**Source material**

——

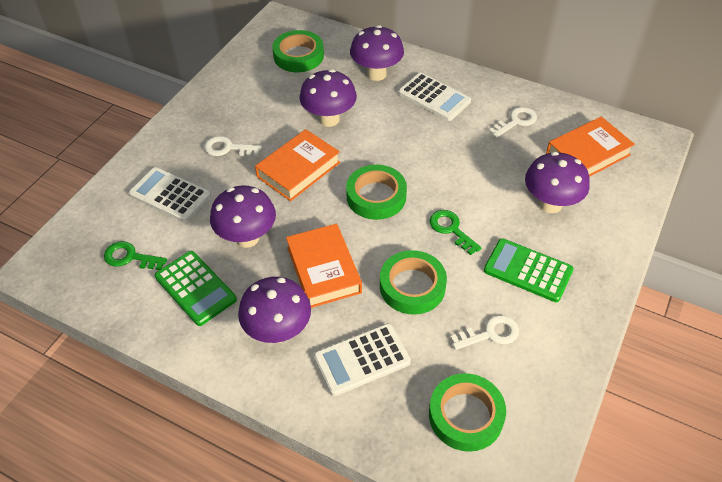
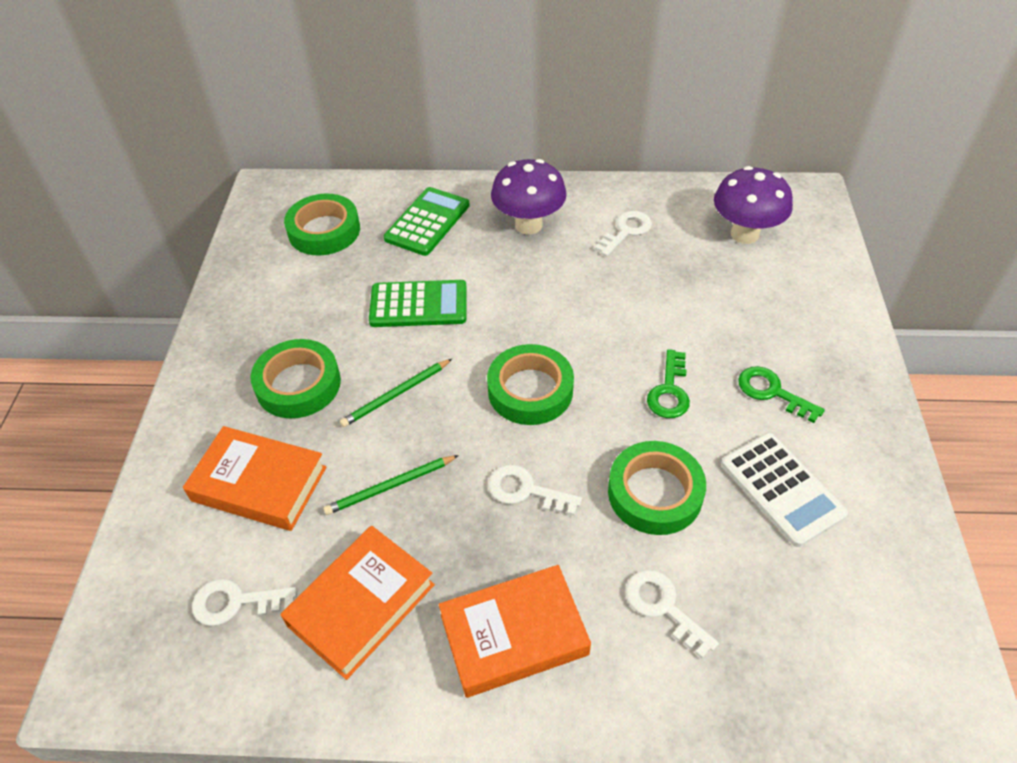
green pencil: 0 -> 2
purple mushroom: 5 -> 2
white calculator: 3 -> 1
white key: 3 -> 4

——

**What to work on**
Would you please reproduce every line from the one containing "purple mushroom: 5 -> 2" through the final line of the listing, and only those lines?

**Expected answer**
purple mushroom: 5 -> 2
white calculator: 3 -> 1
white key: 3 -> 4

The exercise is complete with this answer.